Work item: Strip out all images, then restate the data verbatim.

[Raw data Boundary: Start]

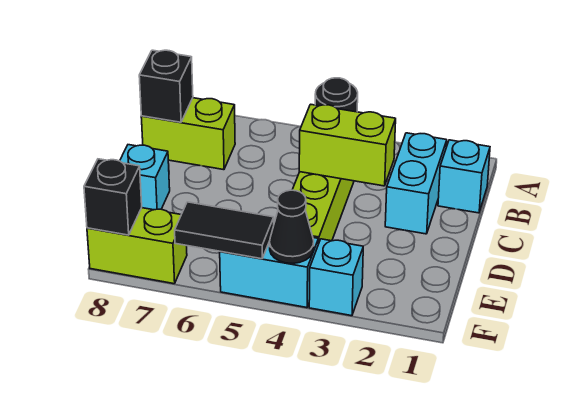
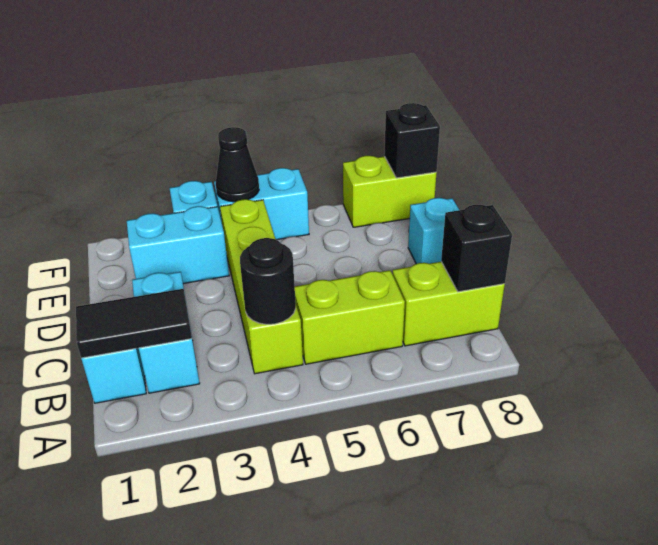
lime brick C3:C4 level 2 -> lime brick B5:B6 level 1
none -> cyan brick E2:E3 level 1
black tile F5:F6 level 2 -> black tile B1:B2 level 2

[Raw data Boundary: End]

Answer for the task:
lime brick C3:C4 level 2 -> lime brick B5:B6 level 1
none -> cyan brick E2:E3 level 1
black tile F5:F6 level 2 -> black tile B1:B2 level 2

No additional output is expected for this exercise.